## EXERCISE
Using the data below, gather each line that includes the word "brown".

*** RECORDS FOR THIS EXERCISE ***

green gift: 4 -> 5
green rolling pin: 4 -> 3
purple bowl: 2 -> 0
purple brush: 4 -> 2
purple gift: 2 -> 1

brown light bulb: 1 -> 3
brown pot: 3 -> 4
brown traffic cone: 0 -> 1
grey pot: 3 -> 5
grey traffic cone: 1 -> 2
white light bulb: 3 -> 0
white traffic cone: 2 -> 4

*** End of RECORDS FOR THIS EXERCISE ***
*** RECORDS FOR THIS EXERCISE ***

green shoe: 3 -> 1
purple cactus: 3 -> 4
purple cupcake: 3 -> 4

*** End of RECORDS FOR THIS EXERCISE ***
*** RECORDS FOR THIS EXERCISE ***

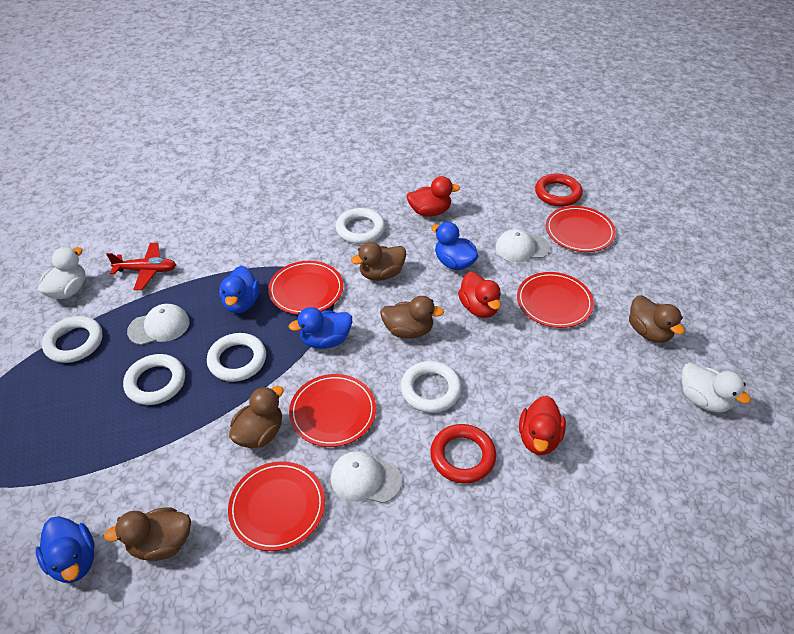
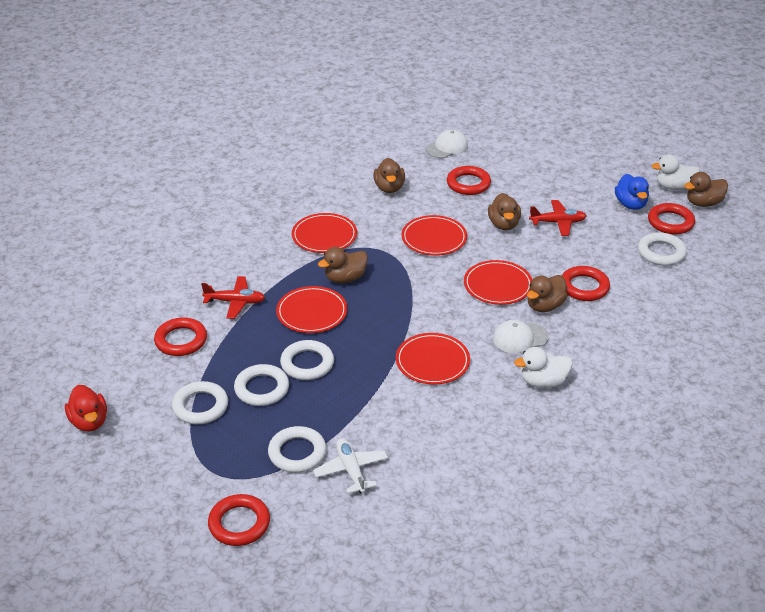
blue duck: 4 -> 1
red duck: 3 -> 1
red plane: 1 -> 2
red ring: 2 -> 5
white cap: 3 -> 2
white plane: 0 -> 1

*** End of RECORDS FOR THIS EXERCISE ***

## RESPONSE FOR THIS EXERCISE
brown light bulb: 1 -> 3
brown pot: 3 -> 4
brown traffic cone: 0 -> 1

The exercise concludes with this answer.